Records to process:
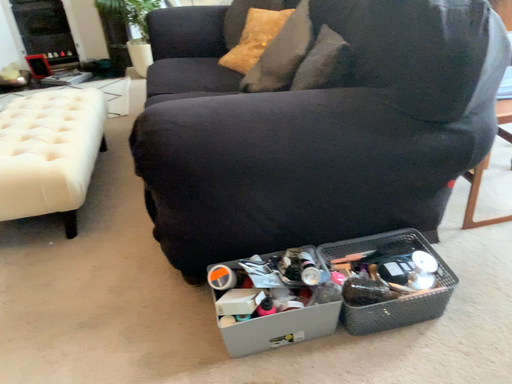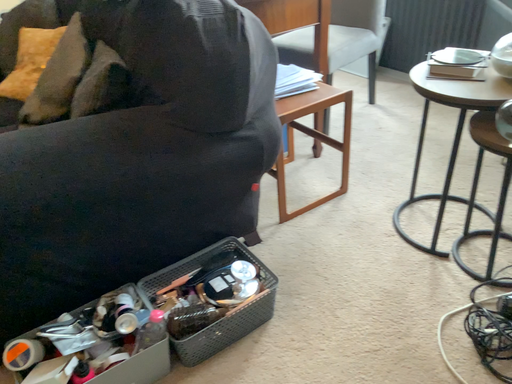
Question: How did the camera likely rotate when shooting the video?

Choices:
 (A) rotated left
 (B) rotated right

Answer: (B)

What the exercise asks:
Update the lines above by replacing "rotated" with "turned" everywhere it appears, leaving everything else unchanged and omitting the pictures.

Correct output:
Question: How did the camera likely rotate when shooting the video?

Choices:
 (A) turned left
 (B) turned right

Answer: (B)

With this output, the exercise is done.